Data items:
· · ·

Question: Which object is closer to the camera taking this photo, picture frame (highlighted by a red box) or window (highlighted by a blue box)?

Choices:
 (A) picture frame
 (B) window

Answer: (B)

· · ·

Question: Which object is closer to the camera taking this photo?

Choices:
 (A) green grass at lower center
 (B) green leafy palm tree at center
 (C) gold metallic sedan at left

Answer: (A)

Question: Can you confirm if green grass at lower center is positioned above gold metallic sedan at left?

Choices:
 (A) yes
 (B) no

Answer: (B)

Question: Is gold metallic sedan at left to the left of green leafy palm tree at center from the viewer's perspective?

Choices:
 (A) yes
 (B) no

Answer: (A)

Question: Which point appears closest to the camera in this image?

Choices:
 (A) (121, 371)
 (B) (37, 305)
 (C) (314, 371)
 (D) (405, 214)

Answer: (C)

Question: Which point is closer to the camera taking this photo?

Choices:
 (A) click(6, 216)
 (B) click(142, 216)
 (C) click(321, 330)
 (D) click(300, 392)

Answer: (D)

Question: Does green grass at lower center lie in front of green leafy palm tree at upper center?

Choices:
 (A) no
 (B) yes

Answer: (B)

· · ·

* Required work
Format the lines of the material above, from the line containing "Question: Is gold" through the line containing "Question: Which point is", both included, as a JSON list of strings with one string per line. Omit blank lines.

* Result of the task
[
  "Question: Is gold metallic sedan at left to the left of green leafy palm tree at center from the viewer's perspective?",
  "Choices:",
  " (A) yes",
  " (B) no",
  "Answer: (A)",
  "Question: Which point appears closest to the camera in this image?",
  "Choices:",
  " (A) (121, 371)",
  " (B) (37, 305)",
  " (C) (314, 371)",
  " (D) (405, 214)",
  "Answer: (C)",
  "Question: Which point is closer to the camera taking this photo?"
]